Only lines with the word "grey" are wanted; copy each of them from the listing below.

Records for this exercise Start Marker

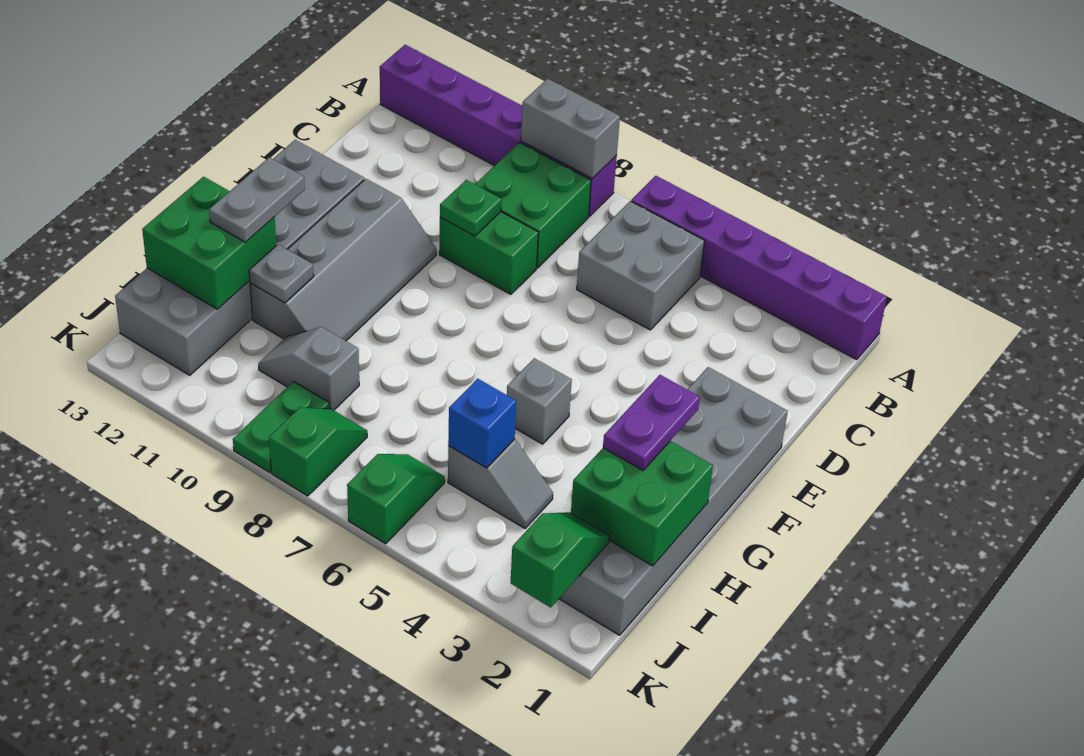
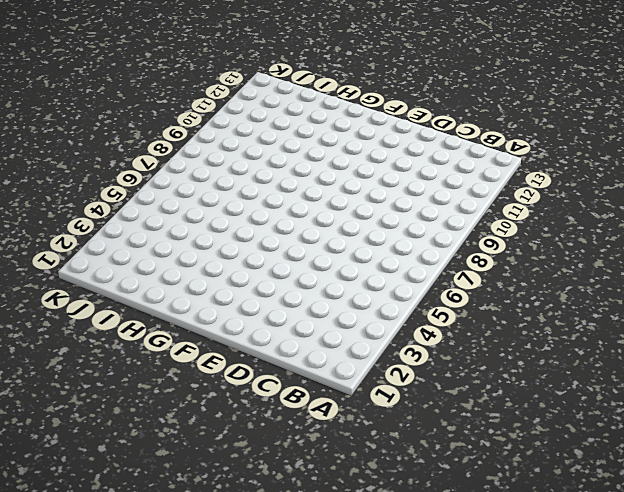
none -> purple brick A1:A6 level 1
none -> purple brick A8:A13 level 1
none -> grey brick B5:C6 level 1

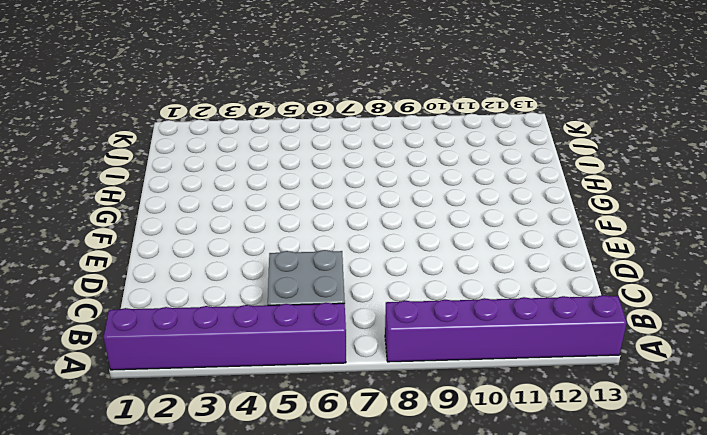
none -> green brick B8:C9 level 1
none -> green brick D8:D9 level 1
none -> grey brick E1:J2 level 1

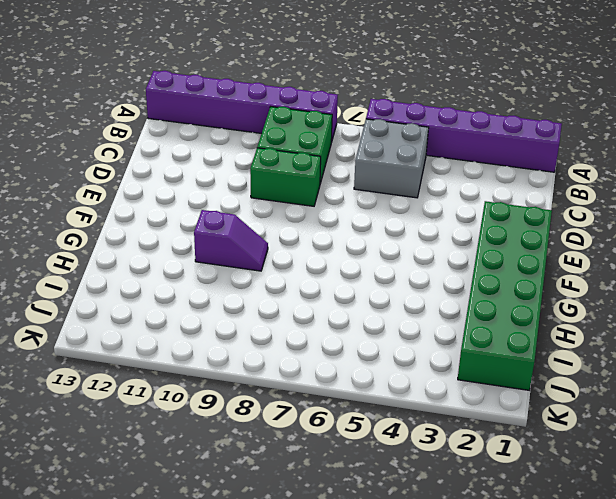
green brick E1:J2 level 1 -> grey brick E1:J2 level 1
purple slope G9:G10 level 1 top 10 -> grey slope E10:H11 level 1 top 11
none -> grey brick E12:J13 level 1
none -> grey brick G5 level 1
none -> grey slope I4:I5 level 1 top 5

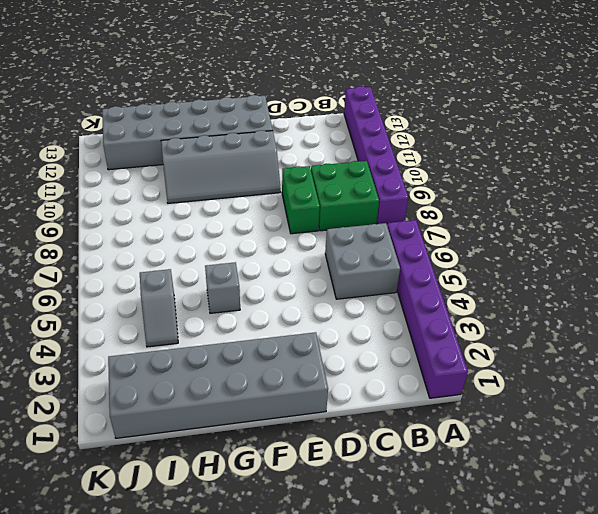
none -> grey slope I9:I10 level 1 top 9
none -> green slope J6:K6 level 1 top K
none -> green slope J8:K8 level 1 top K

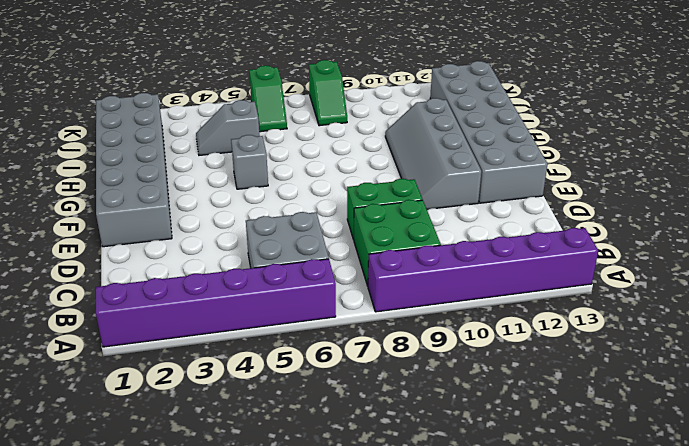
none -> grey slope I9:I10 level 1 top 9
none -> green plate J9:K9 level 1
none -> grey brick A8:A9 level 2

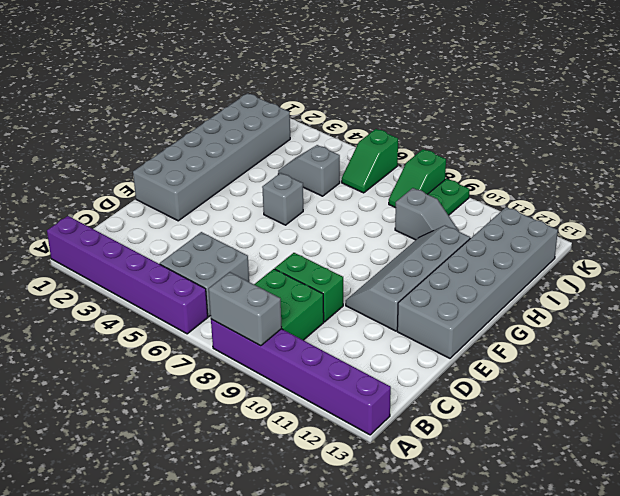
none -> green plate D9 level 2
none -> green brick H1:I2 level 2
none -> grey plate H11 level 2

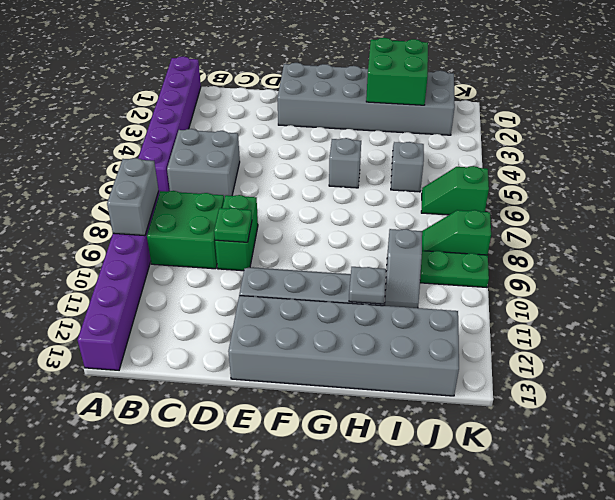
none -> green brick H12:I13 level 2
none -> blue brick I5 level 2
none -> green slope J2:K2 level 2 top K

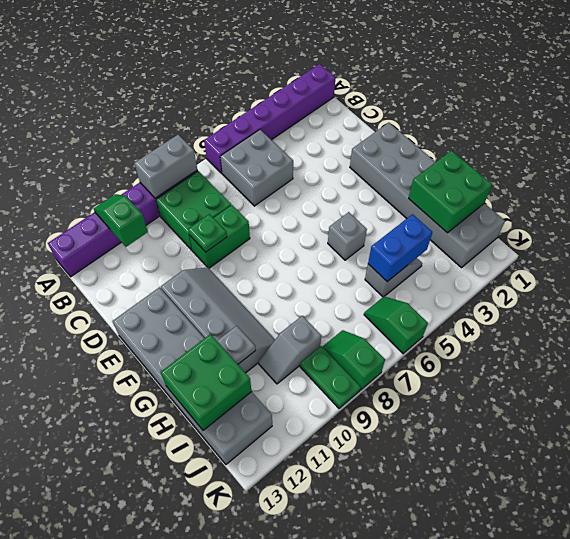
green slope A11:B11 level 2 top B -> green slope J2:K2 level 2 top K
blue brick I4:I5 level 2 -> blue brick I5 level 2
none -> purple plate G2:H2 level 3
none -> grey plate G12:H12 level 3

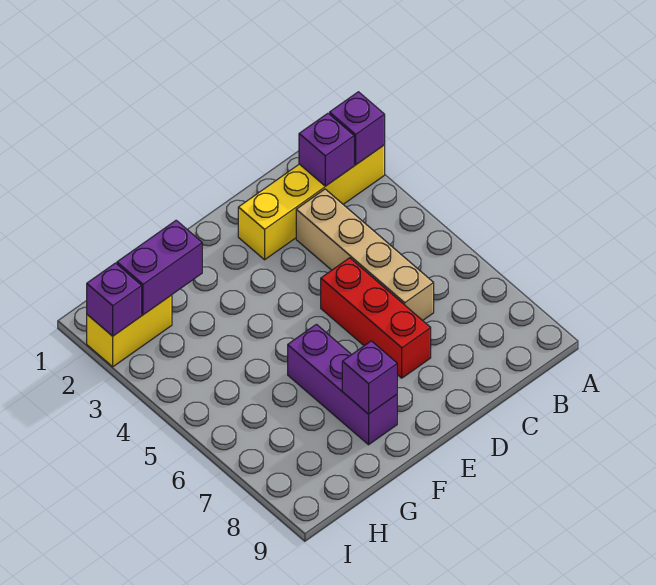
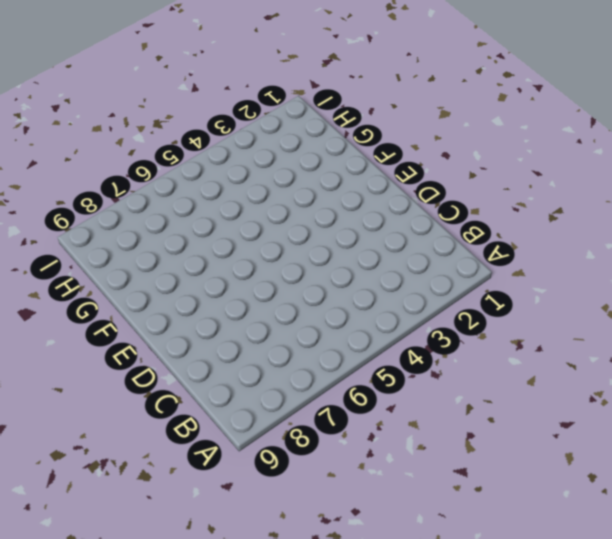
none -> yellow brick A2:D2 level 1
none -> tan brick C3:C6 level 1

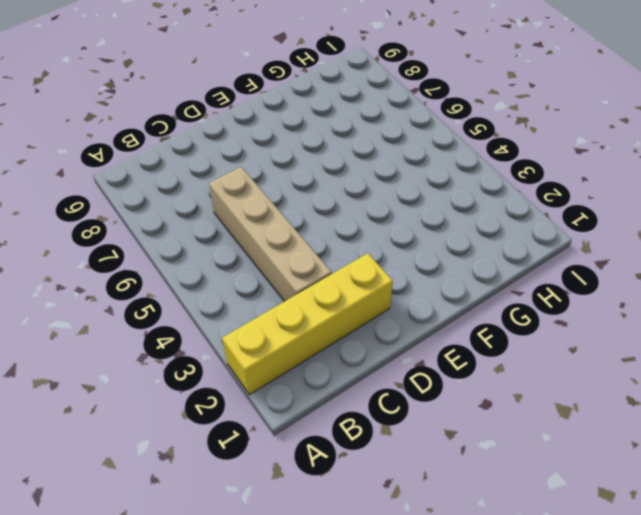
none -> red brick D5:D7 level 1
none -> purple brick F6:F8 level 1

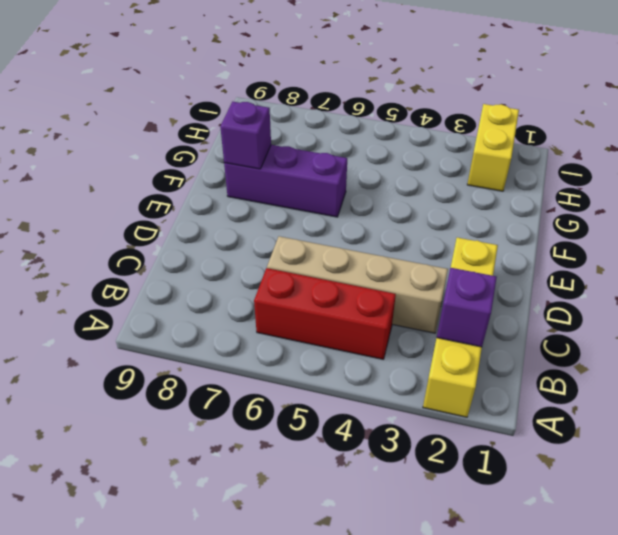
red brick B4:B6 level 1 -> red brick D5:D7 level 1
none -> purple brick A2 level 2
none -> purple brick G2:H2 level 2

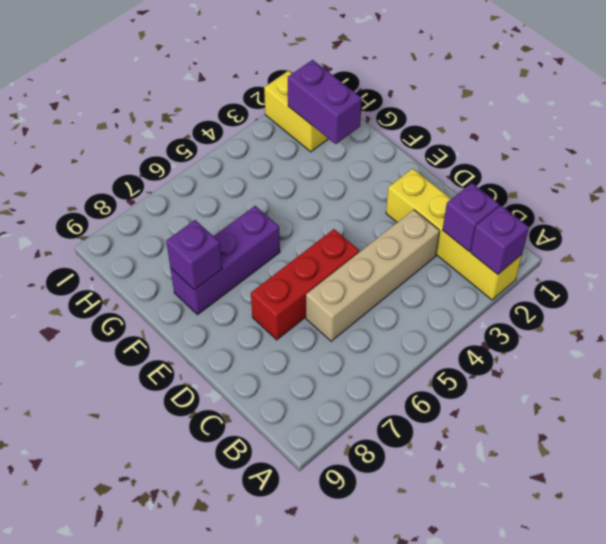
none -> purple brick I2 level 2

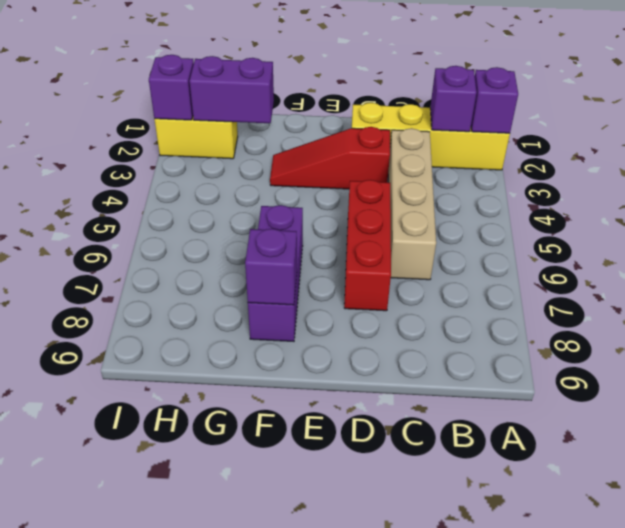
red slope D3:F3 level 1 top D -> none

Records for this exercise End Marker

• Finished task:
none -> grey brick B5:C6 level 1
none -> grey brick E1:J2 level 1
green brick E1:J2 level 1 -> grey brick E1:J2 level 1
purple slope G9:G10 level 1 top 10 -> grey slope E10:H11 level 1 top 11
none -> grey brick E12:J13 level 1
none -> grey brick G5 level 1
none -> grey slope I4:I5 level 1 top 5
none -> grey slope I9:I10 level 1 top 9
none -> grey slope I9:I10 level 1 top 9
none -> grey brick A8:A9 level 2
none -> grey plate H11 level 2
none -> grey plate G12:H12 level 3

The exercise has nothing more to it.